PROBLEM |
Every record is to be printed exactly as written, and any picture in it is skipped.

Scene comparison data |

◆ ◆ ◆ ◆ ◆

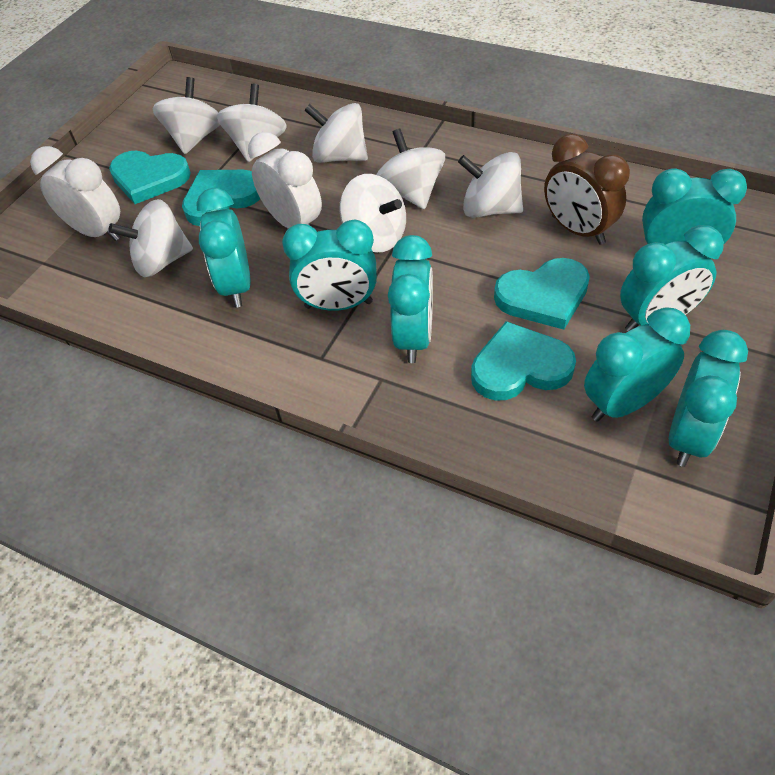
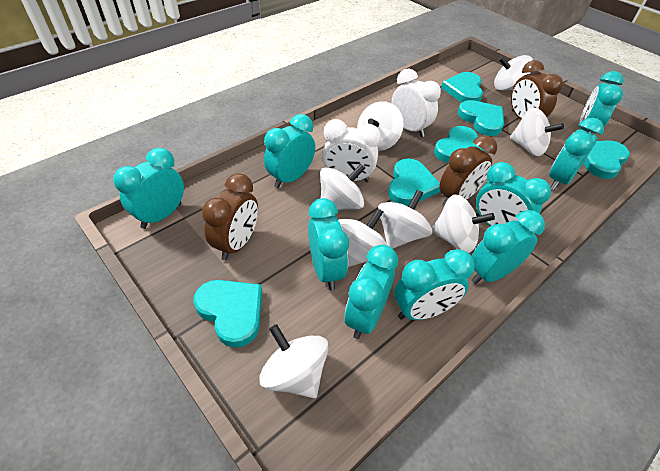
brown clock: 1 -> 3
turquoise clock: 7 -> 9
turquoise heart: 4 -> 6
white spinning top: 7 -> 8

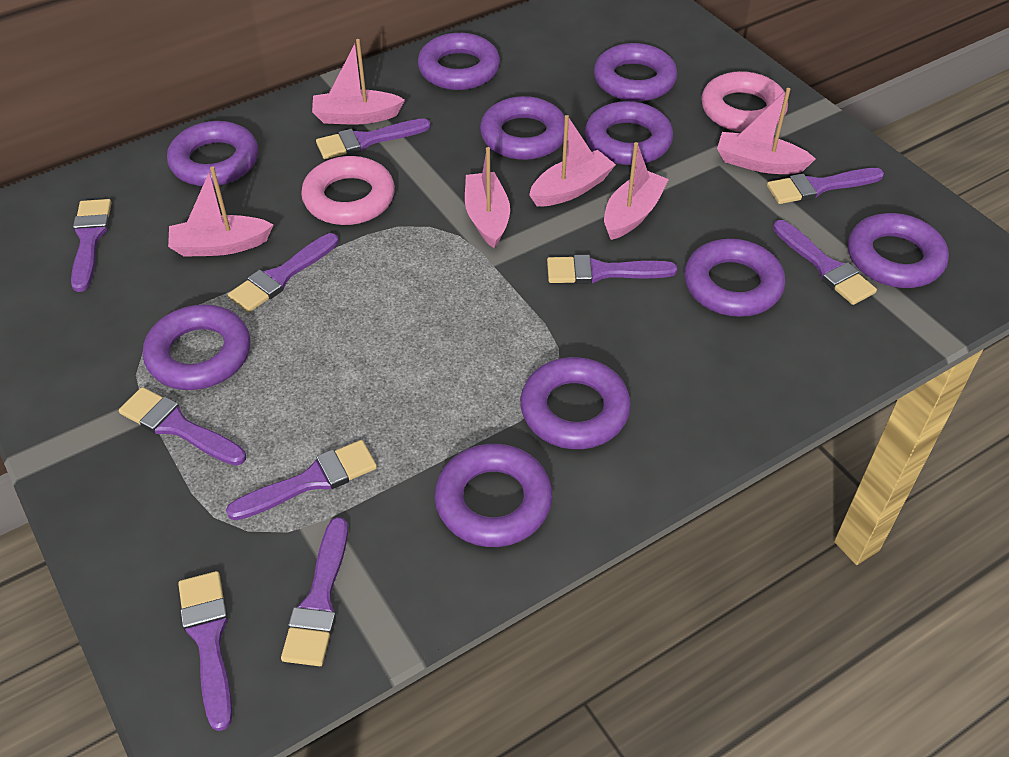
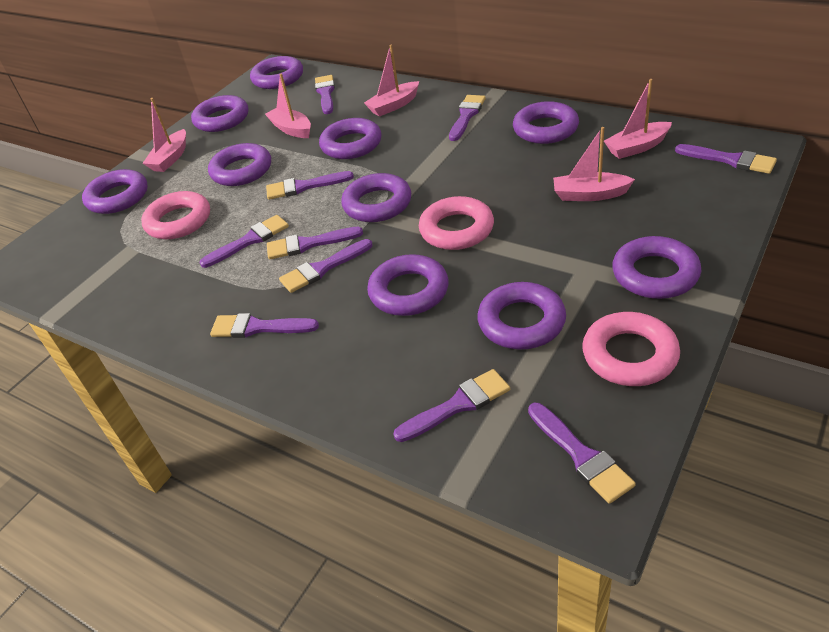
pink boat: 6 -> 5
pink ring: 2 -> 3

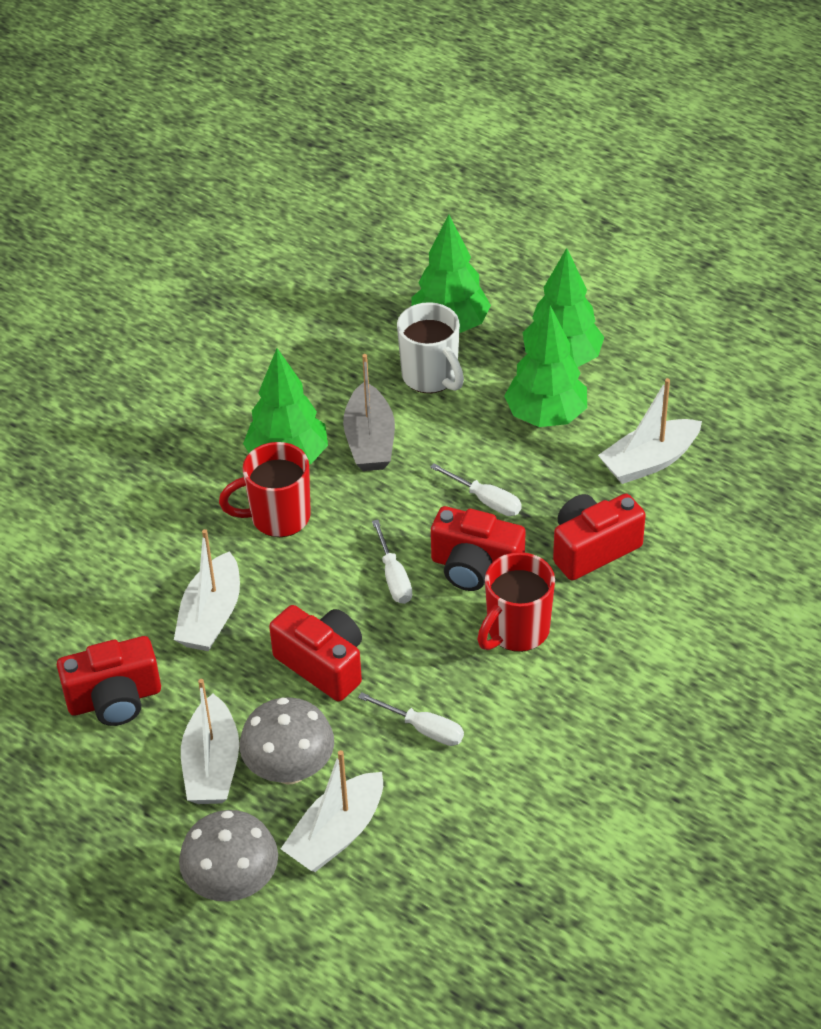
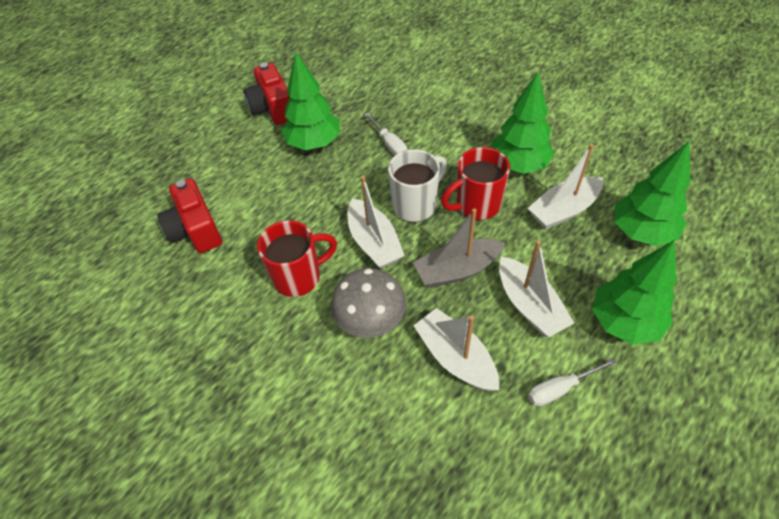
grey mushroom: 2 -> 1
red camera: 4 -> 2
white screwdriver: 3 -> 2

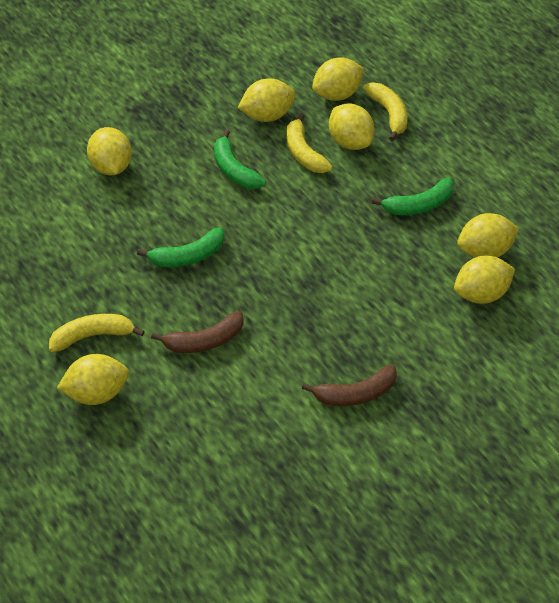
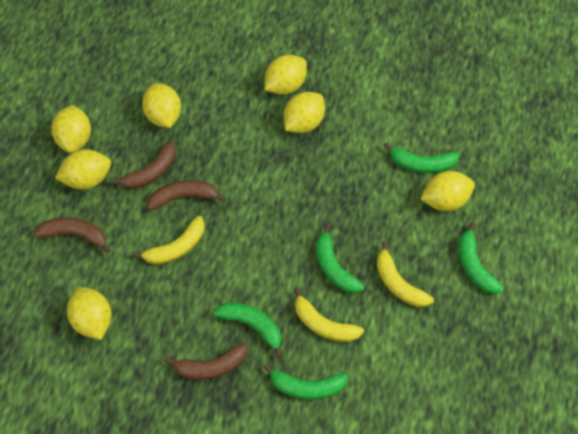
brown banana: 2 -> 4
green banana: 3 -> 5

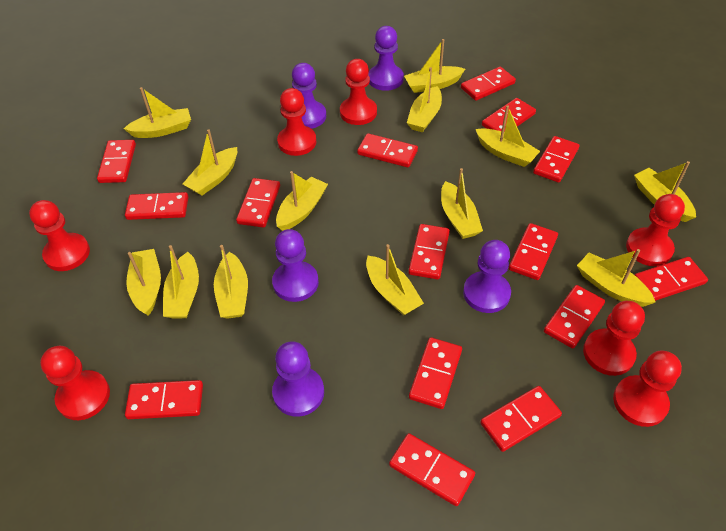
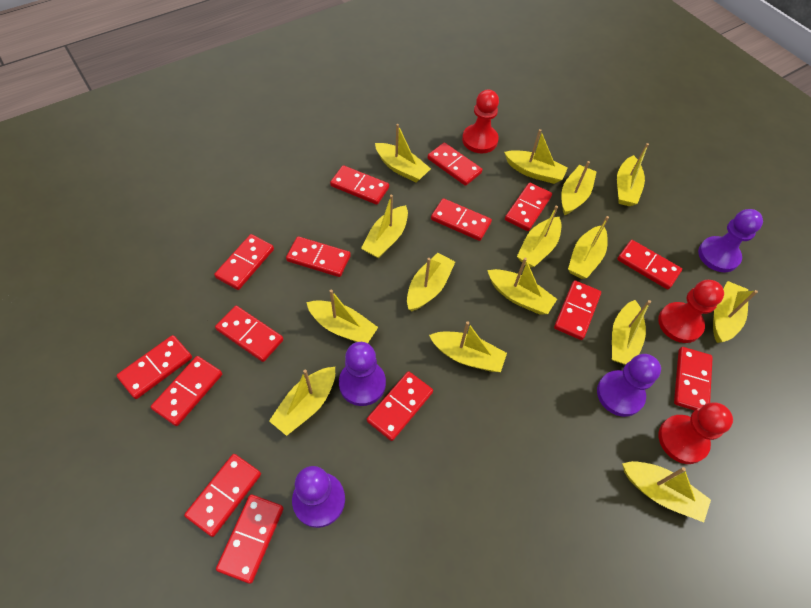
purple pawn: 5 -> 4
red pawn: 7 -> 3
yellow boat: 13 -> 15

◆ ◆ ◆ ◆ ◆

EXERCISE RESULT |
brown clock: 1 -> 3
turquoise clock: 7 -> 9
turquoise heart: 4 -> 6
white spinning top: 7 -> 8

pink boat: 6 -> 5
pink ring: 2 -> 3

grey mushroom: 2 -> 1
red camera: 4 -> 2
white screwdriver: 3 -> 2

brown banana: 2 -> 4
green banana: 3 -> 5

purple pawn: 5 -> 4
red pawn: 7 -> 3
yellow boat: 13 -> 15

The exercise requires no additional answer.